## DATASET EXCERPT
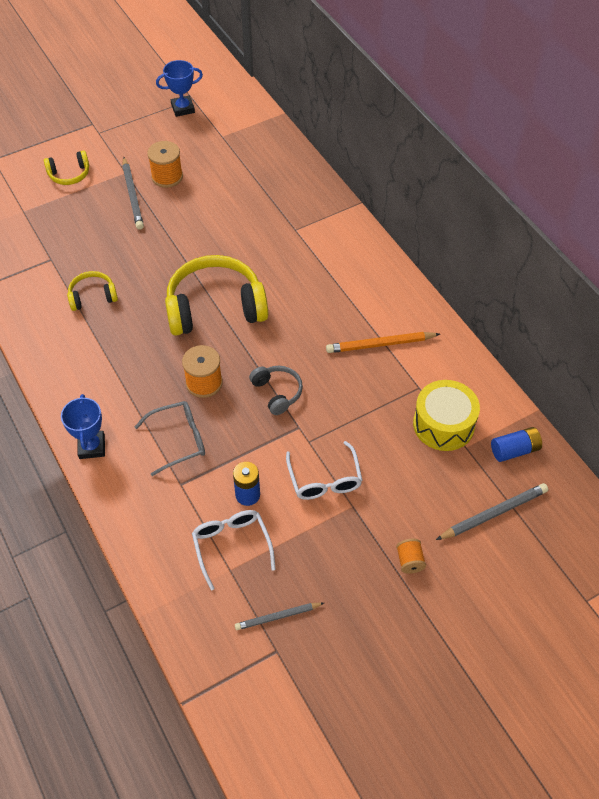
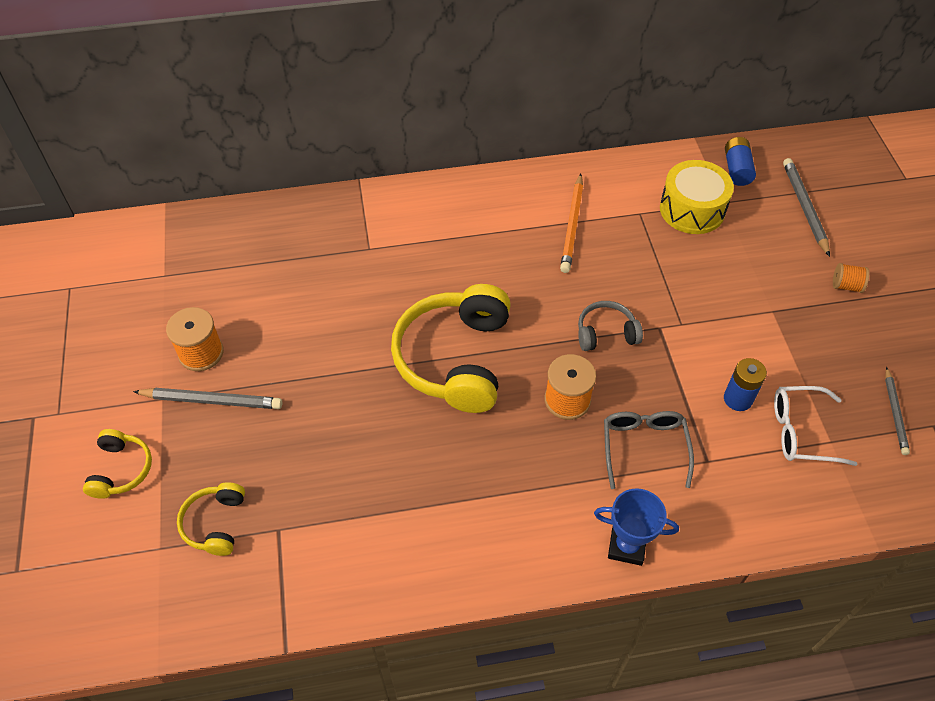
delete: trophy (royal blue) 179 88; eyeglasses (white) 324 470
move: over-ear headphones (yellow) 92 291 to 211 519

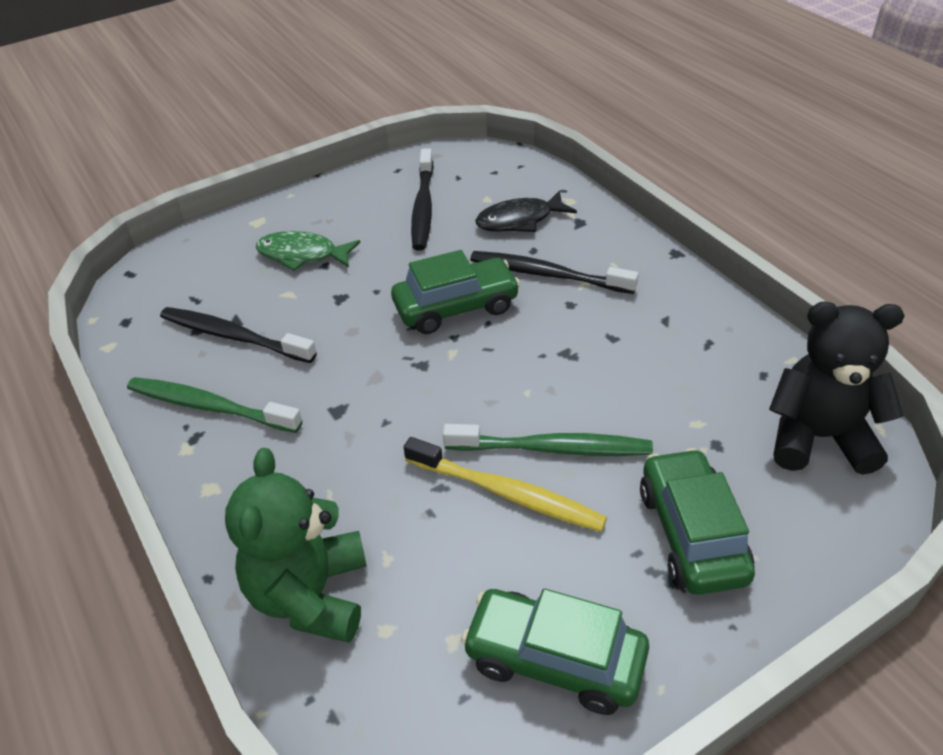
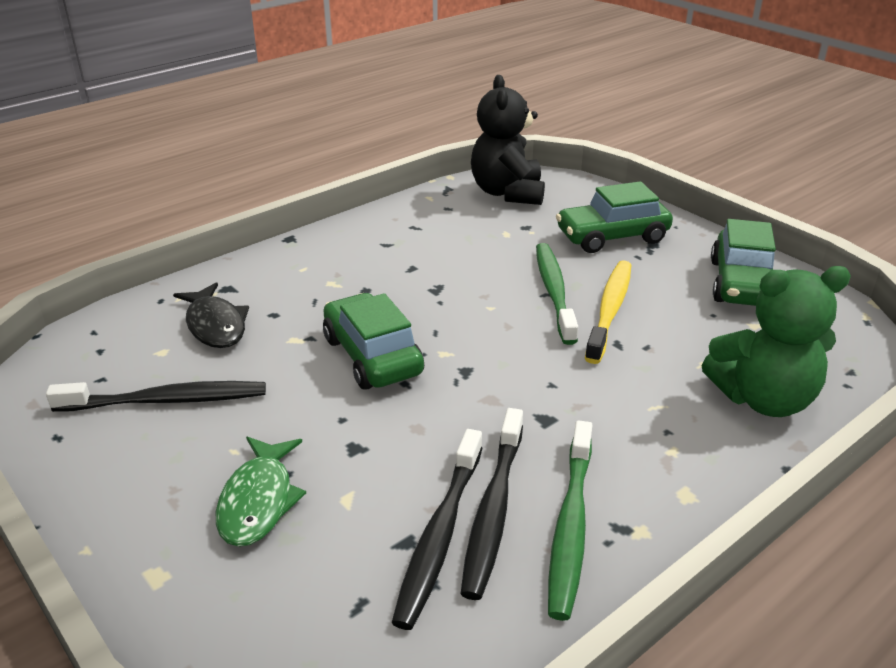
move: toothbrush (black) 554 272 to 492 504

## PROMPT
Would you repeat each line of the listing exactly, skipping any picture?

## RESULT
delete: trophy (royal blue) 179 88; eyeglasses (white) 324 470
move: over-ear headphones (yellow) 92 291 to 211 519

move: toothbrush (black) 554 272 to 492 504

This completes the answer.